## RECORDS TO PROCESS
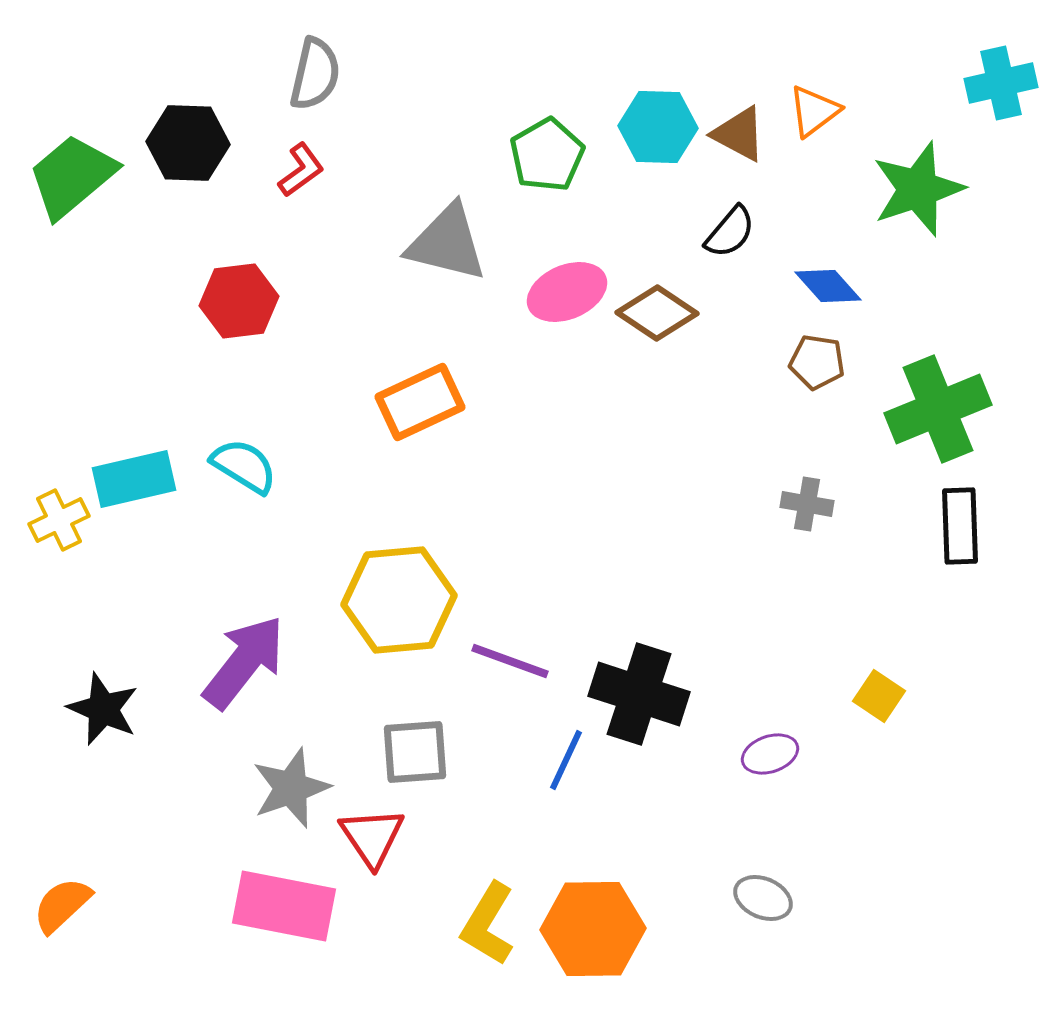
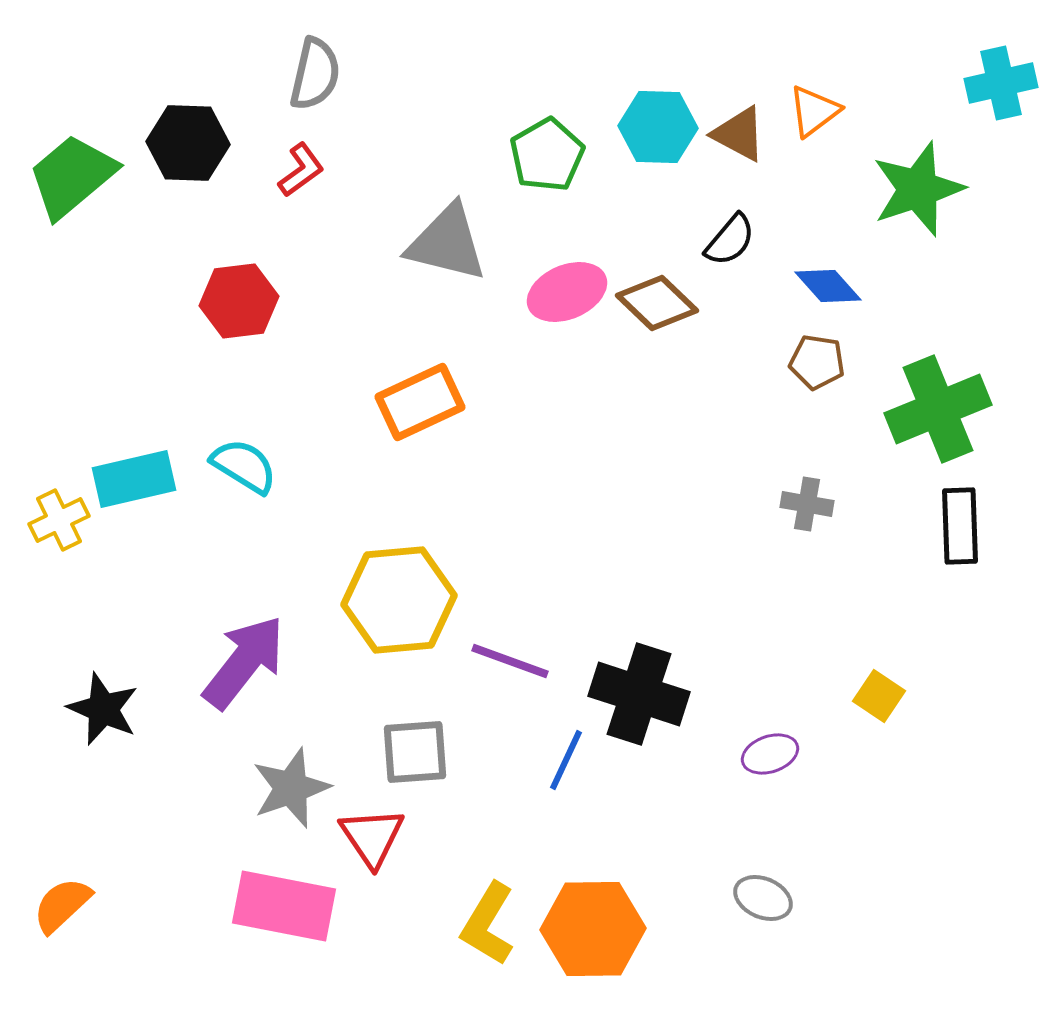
black semicircle: moved 8 px down
brown diamond: moved 10 px up; rotated 10 degrees clockwise
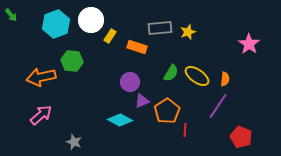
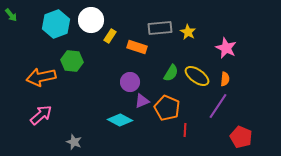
yellow star: rotated 21 degrees counterclockwise
pink star: moved 23 px left, 4 px down; rotated 10 degrees counterclockwise
orange pentagon: moved 3 px up; rotated 15 degrees counterclockwise
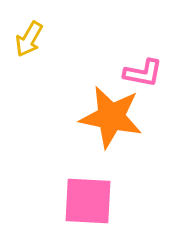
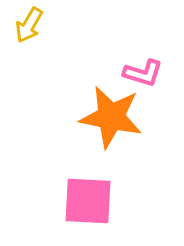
yellow arrow: moved 14 px up
pink L-shape: rotated 6 degrees clockwise
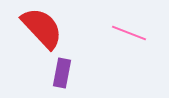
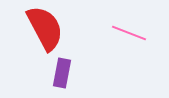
red semicircle: moved 3 px right; rotated 15 degrees clockwise
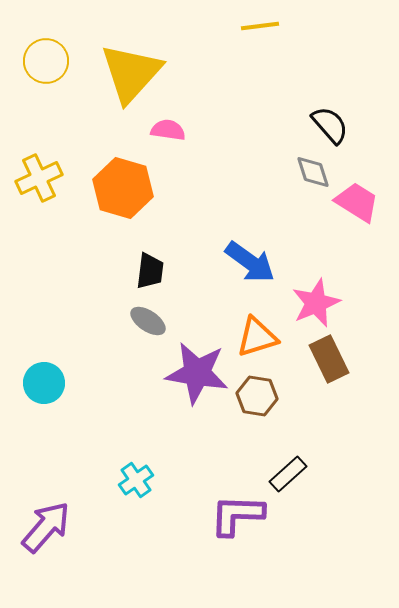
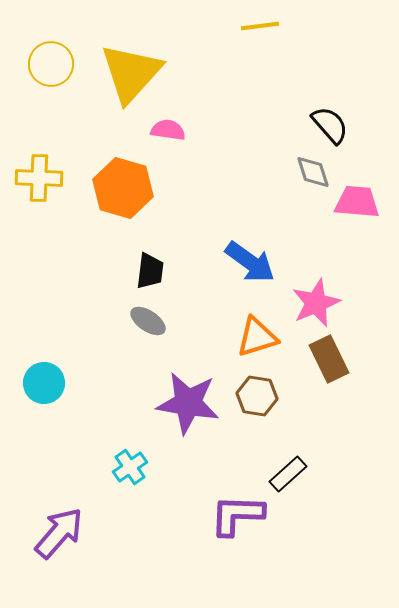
yellow circle: moved 5 px right, 3 px down
yellow cross: rotated 27 degrees clockwise
pink trapezoid: rotated 27 degrees counterclockwise
purple star: moved 9 px left, 30 px down
cyan cross: moved 6 px left, 13 px up
purple arrow: moved 13 px right, 6 px down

## WHAT YOU HAVE TO DO
Print the complete listing exactly, apart from any pictures.

## WRITTEN SOLUTION
black semicircle: moved 8 px down
brown diamond: moved 10 px up; rotated 10 degrees clockwise
yellow star: rotated 21 degrees counterclockwise
pink star: moved 23 px left, 4 px down; rotated 10 degrees counterclockwise
orange pentagon: moved 3 px up; rotated 15 degrees counterclockwise
yellow arrow: moved 14 px up
pink L-shape: rotated 6 degrees clockwise
red semicircle: moved 3 px right; rotated 15 degrees clockwise
yellow circle: moved 5 px right, 3 px down
yellow cross: rotated 27 degrees clockwise
pink trapezoid: rotated 27 degrees counterclockwise
purple star: moved 9 px left, 30 px down
cyan cross: moved 6 px left, 13 px up
purple arrow: moved 13 px right, 6 px down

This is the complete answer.